Problem requirements:
Please take the records that follow and repeat exactly the lines starting with the line with "cyan line: (431, 169)" and going on through the line with "pink circle: (257, 335) -> (228, 557), moved".

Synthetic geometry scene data

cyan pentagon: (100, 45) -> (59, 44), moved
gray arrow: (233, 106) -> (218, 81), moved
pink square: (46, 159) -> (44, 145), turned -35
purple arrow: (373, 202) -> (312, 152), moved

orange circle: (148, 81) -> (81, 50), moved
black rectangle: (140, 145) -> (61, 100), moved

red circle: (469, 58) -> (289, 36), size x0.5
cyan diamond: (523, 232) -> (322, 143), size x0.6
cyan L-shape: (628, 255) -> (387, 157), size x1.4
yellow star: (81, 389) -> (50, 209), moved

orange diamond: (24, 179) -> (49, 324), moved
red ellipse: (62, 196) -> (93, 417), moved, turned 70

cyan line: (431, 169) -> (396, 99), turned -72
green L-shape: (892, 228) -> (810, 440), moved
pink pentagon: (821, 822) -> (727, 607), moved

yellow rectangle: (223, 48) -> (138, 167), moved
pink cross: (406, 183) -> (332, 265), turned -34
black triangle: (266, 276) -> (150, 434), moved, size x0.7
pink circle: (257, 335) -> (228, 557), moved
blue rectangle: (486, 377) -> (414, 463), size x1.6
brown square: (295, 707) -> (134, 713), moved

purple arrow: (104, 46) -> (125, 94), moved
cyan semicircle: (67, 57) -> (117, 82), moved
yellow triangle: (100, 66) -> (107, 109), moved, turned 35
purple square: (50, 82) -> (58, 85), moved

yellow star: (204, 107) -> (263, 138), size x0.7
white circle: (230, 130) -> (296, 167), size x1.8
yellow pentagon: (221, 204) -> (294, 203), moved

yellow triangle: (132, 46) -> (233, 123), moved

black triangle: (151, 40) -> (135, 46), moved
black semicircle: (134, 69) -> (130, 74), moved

Written response:
cyan line: (431, 169) -> (396, 99), turned -72
green L-shape: (892, 228) -> (810, 440), moved
pink pentagon: (821, 822) -> (727, 607), moved

yellow rectangle: (223, 48) -> (138, 167), moved
pink cross: (406, 183) -> (332, 265), turned -34
black triangle: (266, 276) -> (150, 434), moved, size x0.7
pink circle: (257, 335) -> (228, 557), moved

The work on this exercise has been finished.